__AIM OF THE TASK__
From the line with "camera: 10 degrees left, 10 degrees down" through the final line of the entries below, write out each line exactly and nothing else.

__SOURCE MATERIAL__
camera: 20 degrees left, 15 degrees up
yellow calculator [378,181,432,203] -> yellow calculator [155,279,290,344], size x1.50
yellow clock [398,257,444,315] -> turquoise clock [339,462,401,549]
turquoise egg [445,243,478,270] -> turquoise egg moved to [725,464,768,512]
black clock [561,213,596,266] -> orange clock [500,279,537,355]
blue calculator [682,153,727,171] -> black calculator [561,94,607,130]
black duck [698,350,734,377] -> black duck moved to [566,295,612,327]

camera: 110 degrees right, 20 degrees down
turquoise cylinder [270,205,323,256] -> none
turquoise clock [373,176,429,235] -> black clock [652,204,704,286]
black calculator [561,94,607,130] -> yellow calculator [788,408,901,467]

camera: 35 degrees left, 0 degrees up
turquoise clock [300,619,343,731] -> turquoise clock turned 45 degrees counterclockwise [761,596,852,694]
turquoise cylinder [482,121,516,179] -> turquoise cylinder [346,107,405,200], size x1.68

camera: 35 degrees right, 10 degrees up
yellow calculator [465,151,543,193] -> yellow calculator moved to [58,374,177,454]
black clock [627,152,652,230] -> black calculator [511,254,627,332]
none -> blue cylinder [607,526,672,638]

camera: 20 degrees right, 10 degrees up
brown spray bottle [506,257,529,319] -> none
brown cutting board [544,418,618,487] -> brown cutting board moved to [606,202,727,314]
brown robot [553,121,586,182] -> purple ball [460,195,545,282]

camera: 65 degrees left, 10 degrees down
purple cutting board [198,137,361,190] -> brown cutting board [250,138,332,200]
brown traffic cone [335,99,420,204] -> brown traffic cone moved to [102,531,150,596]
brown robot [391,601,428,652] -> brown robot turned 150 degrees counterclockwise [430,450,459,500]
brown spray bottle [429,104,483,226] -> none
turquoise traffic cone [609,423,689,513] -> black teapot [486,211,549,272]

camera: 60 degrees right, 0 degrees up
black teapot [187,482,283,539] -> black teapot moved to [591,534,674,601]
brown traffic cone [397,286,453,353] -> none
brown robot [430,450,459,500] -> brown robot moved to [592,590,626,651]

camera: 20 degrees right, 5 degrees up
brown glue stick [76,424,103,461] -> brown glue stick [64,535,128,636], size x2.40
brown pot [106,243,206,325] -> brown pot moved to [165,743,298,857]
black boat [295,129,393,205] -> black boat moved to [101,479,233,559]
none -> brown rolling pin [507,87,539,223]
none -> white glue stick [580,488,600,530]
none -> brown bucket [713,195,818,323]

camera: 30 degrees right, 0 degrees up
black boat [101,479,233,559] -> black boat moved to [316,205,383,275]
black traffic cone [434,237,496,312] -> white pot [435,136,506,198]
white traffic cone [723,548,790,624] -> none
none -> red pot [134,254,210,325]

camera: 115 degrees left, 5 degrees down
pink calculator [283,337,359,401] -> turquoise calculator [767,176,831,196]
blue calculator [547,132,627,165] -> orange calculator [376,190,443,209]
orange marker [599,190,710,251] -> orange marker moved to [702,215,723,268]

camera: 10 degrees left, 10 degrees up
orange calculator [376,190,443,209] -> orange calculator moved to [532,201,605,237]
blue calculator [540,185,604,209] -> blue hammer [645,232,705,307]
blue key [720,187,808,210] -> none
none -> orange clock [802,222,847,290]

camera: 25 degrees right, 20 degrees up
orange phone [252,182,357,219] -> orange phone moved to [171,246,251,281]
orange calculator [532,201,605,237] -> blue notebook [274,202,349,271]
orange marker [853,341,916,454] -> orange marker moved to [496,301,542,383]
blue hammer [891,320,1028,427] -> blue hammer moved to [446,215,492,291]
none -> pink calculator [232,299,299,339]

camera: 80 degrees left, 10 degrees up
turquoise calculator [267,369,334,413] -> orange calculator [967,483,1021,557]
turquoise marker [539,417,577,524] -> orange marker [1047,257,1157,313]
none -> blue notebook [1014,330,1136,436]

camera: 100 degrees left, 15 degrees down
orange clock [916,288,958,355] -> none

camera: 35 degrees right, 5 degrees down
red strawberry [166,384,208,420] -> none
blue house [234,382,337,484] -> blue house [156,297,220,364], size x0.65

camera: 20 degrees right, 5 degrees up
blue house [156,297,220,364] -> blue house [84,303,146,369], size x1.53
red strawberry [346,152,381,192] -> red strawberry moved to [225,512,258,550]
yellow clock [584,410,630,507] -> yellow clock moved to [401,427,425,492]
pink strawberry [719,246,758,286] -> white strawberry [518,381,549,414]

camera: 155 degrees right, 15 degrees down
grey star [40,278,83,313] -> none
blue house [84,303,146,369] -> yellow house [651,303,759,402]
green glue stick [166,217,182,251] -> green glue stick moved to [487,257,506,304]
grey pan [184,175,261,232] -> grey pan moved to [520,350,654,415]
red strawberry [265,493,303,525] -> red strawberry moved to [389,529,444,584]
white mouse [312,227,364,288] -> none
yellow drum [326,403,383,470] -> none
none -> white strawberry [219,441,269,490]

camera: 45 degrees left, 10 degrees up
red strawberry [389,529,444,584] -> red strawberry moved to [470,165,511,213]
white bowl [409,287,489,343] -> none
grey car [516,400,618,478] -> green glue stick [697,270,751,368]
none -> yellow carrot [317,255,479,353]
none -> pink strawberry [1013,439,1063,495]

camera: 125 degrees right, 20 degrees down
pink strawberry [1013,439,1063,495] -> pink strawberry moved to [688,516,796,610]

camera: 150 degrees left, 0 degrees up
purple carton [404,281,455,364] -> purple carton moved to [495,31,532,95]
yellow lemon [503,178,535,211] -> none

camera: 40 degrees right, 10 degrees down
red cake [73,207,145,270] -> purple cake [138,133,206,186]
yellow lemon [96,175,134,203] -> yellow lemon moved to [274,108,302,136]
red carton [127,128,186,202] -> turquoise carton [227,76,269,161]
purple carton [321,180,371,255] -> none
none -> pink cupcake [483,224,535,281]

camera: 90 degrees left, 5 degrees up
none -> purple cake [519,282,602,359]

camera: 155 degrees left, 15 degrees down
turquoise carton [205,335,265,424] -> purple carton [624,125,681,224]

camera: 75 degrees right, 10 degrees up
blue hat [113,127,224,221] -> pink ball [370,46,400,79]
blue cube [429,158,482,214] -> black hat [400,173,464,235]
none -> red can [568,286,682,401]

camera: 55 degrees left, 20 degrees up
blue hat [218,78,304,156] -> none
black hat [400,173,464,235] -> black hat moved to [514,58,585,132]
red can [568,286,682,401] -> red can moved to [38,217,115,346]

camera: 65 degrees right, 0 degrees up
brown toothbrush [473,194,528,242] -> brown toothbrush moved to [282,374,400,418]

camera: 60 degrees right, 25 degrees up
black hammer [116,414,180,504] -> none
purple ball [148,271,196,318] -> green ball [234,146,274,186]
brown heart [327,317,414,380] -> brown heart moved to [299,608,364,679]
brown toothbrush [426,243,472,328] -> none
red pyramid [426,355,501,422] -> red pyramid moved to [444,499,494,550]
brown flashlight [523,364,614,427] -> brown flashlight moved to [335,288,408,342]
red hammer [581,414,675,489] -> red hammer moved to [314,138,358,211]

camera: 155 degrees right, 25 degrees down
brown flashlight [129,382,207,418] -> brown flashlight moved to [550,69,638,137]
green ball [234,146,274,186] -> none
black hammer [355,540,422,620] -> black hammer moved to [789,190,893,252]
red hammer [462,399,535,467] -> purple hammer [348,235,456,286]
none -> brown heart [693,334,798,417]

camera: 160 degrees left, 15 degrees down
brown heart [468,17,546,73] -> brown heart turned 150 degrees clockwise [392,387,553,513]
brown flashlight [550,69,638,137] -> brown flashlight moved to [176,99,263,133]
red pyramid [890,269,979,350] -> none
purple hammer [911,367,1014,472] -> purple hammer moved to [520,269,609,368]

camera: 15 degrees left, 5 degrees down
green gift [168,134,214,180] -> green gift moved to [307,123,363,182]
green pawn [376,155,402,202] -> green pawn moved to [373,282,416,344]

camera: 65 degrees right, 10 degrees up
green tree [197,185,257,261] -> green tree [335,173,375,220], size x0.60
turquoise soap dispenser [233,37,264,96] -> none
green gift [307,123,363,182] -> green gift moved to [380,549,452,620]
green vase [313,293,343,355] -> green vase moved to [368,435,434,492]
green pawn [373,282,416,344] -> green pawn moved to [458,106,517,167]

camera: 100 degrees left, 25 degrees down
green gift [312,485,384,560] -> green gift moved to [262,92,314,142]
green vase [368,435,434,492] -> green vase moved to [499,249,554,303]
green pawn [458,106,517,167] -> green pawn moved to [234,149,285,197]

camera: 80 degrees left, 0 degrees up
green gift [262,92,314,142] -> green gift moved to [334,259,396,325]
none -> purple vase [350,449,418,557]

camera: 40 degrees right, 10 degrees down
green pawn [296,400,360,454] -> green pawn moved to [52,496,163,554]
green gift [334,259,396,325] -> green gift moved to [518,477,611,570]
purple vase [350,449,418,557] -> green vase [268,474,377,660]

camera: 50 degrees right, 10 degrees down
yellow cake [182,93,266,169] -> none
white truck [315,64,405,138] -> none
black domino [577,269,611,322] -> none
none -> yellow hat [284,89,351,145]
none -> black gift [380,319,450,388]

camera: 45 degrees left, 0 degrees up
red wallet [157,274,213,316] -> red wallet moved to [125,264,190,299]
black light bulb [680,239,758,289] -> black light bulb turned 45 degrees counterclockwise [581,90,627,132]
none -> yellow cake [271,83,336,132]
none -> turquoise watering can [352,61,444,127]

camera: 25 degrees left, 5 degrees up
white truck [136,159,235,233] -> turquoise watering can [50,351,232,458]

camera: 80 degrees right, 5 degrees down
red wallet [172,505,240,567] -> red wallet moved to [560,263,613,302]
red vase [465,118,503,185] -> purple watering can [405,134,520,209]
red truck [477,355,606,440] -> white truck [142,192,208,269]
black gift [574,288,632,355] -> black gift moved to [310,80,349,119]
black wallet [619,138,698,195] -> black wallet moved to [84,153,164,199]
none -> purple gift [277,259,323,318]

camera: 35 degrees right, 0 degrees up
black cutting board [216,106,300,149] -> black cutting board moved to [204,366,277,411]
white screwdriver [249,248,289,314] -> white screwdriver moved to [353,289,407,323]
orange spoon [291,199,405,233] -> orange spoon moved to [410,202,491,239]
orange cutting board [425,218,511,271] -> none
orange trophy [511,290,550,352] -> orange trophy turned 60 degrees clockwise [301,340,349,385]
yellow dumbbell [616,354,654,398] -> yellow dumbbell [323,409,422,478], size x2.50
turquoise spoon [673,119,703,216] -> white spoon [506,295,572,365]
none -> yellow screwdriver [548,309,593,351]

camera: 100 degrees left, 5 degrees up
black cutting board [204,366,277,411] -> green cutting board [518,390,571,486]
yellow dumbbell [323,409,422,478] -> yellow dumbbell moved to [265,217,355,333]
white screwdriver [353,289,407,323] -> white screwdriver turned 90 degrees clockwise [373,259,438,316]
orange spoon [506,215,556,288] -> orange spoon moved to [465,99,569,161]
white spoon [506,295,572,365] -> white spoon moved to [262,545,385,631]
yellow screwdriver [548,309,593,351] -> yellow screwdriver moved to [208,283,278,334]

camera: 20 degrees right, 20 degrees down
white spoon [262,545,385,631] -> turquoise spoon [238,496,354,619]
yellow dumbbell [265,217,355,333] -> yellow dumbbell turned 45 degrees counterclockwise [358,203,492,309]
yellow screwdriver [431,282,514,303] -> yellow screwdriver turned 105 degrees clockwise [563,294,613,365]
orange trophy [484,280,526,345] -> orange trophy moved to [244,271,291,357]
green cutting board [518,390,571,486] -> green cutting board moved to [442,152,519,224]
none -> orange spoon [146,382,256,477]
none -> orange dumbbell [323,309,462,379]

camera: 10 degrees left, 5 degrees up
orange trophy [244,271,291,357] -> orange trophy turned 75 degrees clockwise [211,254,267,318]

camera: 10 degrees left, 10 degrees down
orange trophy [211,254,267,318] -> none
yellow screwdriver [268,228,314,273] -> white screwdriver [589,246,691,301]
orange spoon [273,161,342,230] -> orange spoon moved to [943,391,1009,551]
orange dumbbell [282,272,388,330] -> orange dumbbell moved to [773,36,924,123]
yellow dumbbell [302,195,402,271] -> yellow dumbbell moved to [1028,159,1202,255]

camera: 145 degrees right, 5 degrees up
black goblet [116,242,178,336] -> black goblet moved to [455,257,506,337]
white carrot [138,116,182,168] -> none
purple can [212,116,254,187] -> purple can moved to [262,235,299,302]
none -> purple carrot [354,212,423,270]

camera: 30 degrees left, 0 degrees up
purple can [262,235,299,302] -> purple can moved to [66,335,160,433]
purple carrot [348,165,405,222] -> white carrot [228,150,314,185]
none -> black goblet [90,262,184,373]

__SOLUTION FOR THIS PROBLEM__
camera: 10 degrees left, 10 degrees down
orange trophy [211,254,267,318] -> none
yellow screwdriver [268,228,314,273] -> white screwdriver [589,246,691,301]
orange spoon [273,161,342,230] -> orange spoon moved to [943,391,1009,551]
orange dumbbell [282,272,388,330] -> orange dumbbell moved to [773,36,924,123]
yellow dumbbell [302,195,402,271] -> yellow dumbbell moved to [1028,159,1202,255]

camera: 145 degrees right, 5 degrees up
black goblet [116,242,178,336] -> black goblet moved to [455,257,506,337]
white carrot [138,116,182,168] -> none
purple can [212,116,254,187] -> purple can moved to [262,235,299,302]
none -> purple carrot [354,212,423,270]

camera: 30 degrees left, 0 degrees up
purple can [262,235,299,302] -> purple can moved to [66,335,160,433]
purple carrot [348,165,405,222] -> white carrot [228,150,314,185]
none -> black goblet [90,262,184,373]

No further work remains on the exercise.